Goal: Reproduce the items below word for word, starting with the first one and ending with the line containing "Montreal: 04:21 -> 11:14", including that line.

Materials provided:
************

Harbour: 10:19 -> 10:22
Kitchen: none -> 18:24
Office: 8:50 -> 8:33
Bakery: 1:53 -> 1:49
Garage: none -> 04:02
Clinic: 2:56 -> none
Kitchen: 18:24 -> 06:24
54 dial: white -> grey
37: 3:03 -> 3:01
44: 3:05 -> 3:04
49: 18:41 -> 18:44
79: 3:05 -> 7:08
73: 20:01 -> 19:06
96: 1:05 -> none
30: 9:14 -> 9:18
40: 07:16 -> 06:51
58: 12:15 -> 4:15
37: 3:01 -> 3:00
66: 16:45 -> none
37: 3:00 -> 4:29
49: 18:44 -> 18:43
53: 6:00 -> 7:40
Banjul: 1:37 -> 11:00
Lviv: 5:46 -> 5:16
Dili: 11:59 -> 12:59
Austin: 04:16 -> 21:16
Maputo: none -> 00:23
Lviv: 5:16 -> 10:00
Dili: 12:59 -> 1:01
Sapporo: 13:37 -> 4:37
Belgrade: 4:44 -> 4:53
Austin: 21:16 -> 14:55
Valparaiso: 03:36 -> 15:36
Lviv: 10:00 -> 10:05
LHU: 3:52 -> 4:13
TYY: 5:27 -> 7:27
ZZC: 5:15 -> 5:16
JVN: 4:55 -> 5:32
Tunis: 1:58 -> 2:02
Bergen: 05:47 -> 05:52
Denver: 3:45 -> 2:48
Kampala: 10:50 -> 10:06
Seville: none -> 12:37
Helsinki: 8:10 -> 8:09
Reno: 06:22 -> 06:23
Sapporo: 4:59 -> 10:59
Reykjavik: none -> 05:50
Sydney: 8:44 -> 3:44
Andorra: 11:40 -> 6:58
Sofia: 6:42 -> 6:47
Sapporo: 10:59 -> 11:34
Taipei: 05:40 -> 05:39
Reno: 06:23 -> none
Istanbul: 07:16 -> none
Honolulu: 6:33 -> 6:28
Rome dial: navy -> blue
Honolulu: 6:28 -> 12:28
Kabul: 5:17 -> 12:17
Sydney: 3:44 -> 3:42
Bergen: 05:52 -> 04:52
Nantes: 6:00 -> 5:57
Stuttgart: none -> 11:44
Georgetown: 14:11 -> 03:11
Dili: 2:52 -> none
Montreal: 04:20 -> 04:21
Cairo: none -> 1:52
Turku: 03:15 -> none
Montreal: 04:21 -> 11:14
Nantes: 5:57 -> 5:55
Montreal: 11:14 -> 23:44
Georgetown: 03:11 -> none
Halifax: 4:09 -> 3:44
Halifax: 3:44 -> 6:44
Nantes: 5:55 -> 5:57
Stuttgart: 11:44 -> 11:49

************

Full output:
Harbour: 10:19 -> 10:22
Kitchen: none -> 18:24
Office: 8:50 -> 8:33
Bakery: 1:53 -> 1:49
Garage: none -> 04:02
Clinic: 2:56 -> none
Kitchen: 18:24 -> 06:24
54 dial: white -> grey
37: 3:03 -> 3:01
44: 3:05 -> 3:04
49: 18:41 -> 18:44
79: 3:05 -> 7:08
73: 20:01 -> 19:06
96: 1:05 -> none
30: 9:14 -> 9:18
40: 07:16 -> 06:51
58: 12:15 -> 4:15
37: 3:01 -> 3:00
66: 16:45 -> none
37: 3:00 -> 4:29
49: 18:44 -> 18:43
53: 6:00 -> 7:40
Banjul: 1:37 -> 11:00
Lviv: 5:46 -> 5:16
Dili: 11:59 -> 12:59
Austin: 04:16 -> 21:16
Maputo: none -> 00:23
Lviv: 5:16 -> 10:00
Dili: 12:59 -> 1:01
Sapporo: 13:37 -> 4:37
Belgrade: 4:44 -> 4:53
Austin: 21:16 -> 14:55
Valparaiso: 03:36 -> 15:36
Lviv: 10:00 -> 10:05
LHU: 3:52 -> 4:13
TYY: 5:27 -> 7:27
ZZC: 5:15 -> 5:16
JVN: 4:55 -> 5:32
Tunis: 1:58 -> 2:02
Bergen: 05:47 -> 05:52
Denver: 3:45 -> 2:48
Kampala: 10:50 -> 10:06
Seville: none -> 12:37
Helsinki: 8:10 -> 8:09
Reno: 06:22 -> 06:23
Sapporo: 4:59 -> 10:59
Reykjavik: none -> 05:50
Sydney: 8:44 -> 3:44
Andorra: 11:40 -> 6:58
Sofia: 6:42 -> 6:47
Sapporo: 10:59 -> 11:34
Taipei: 05:40 -> 05:39
Reno: 06:23 -> none
Istanbul: 07:16 -> none
Honolulu: 6:33 -> 6:28
Rome dial: navy -> blue
Honolulu: 6:28 -> 12:28
Kabul: 5:17 -> 12:17
Sydney: 3:44 -> 3:42
Bergen: 05:52 -> 04:52
Nantes: 6:00 -> 5:57
Stuttgart: none -> 11:44
Georgetown: 14:11 -> 03:11
Dili: 2:52 -> none
Montreal: 04:20 -> 04:21
Cairo: none -> 1:52
Turku: 03:15 -> none
Montreal: 04:21 -> 11:14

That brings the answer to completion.